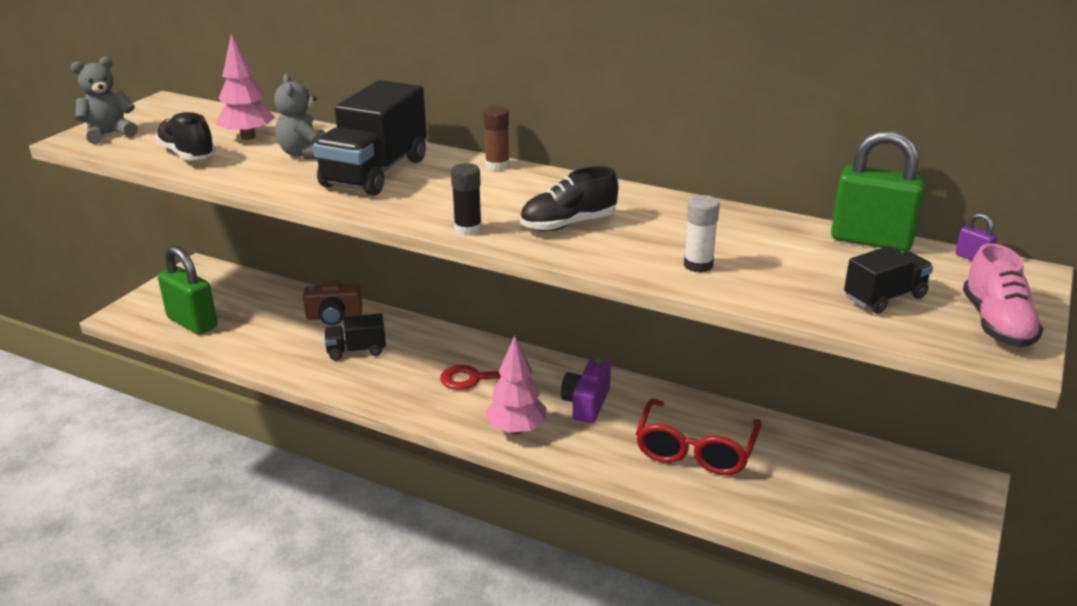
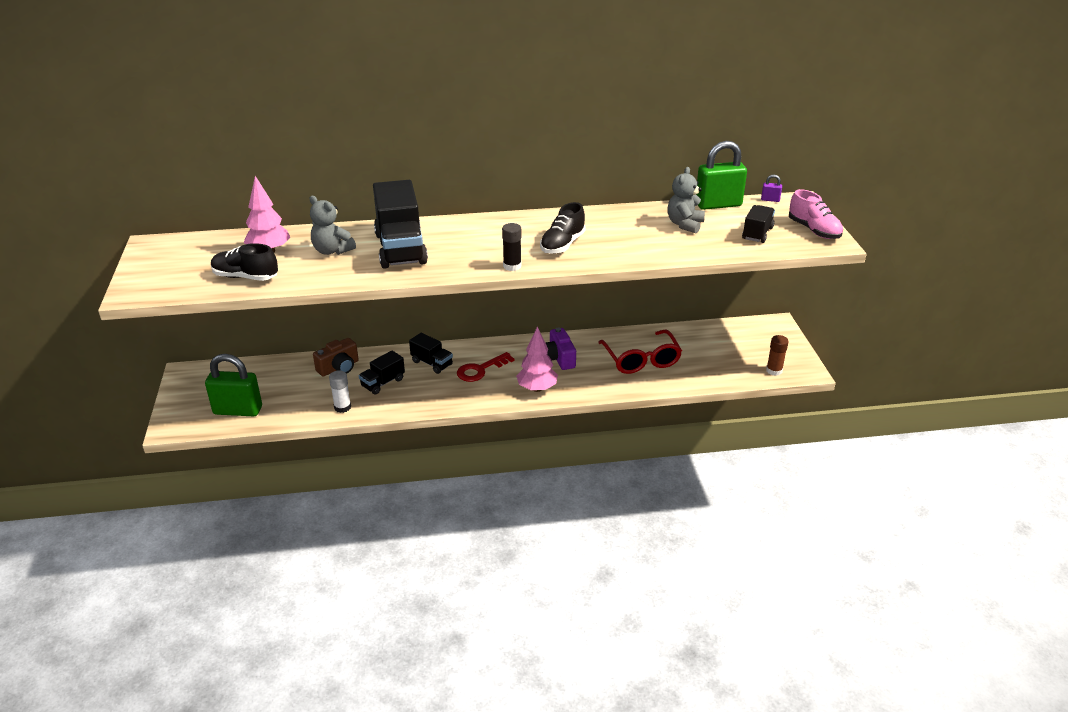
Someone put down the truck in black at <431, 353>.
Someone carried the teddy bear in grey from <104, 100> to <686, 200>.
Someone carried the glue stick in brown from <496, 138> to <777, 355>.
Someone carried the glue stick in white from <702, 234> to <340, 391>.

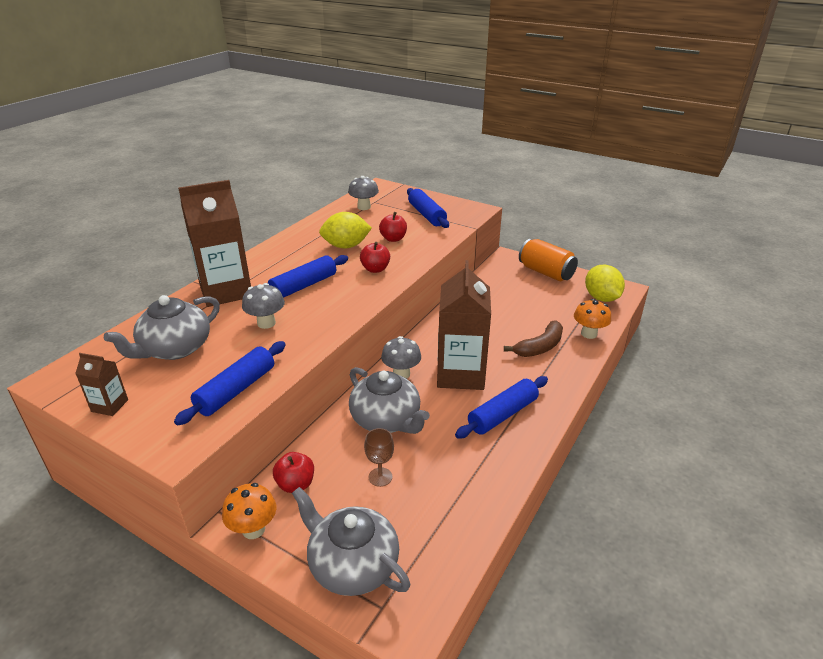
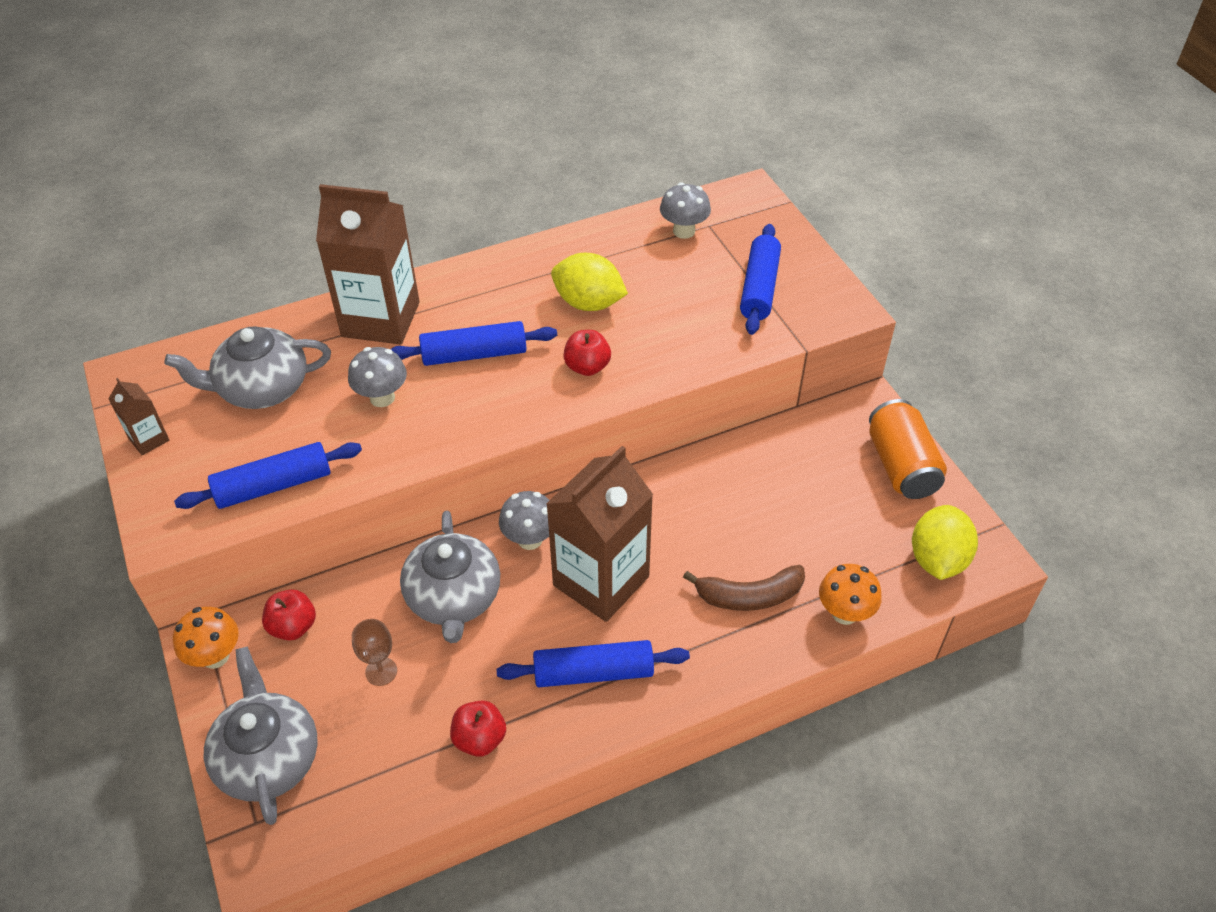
Someone carried the apple in red from <393, 227> to <478, 728>.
..........
** Task prompt **
Exactly the lines from the one with "Someone carried the glue stick in brown" to the last line of the listing are wanted, both ends included and pictures excluded.

** Reply to the task **
Someone carried the glue stick in brown from <496, 138> to <777, 355>.
Someone carried the glue stick in white from <702, 234> to <340, 391>.

Someone carried the apple in red from <393, 227> to <478, 728>.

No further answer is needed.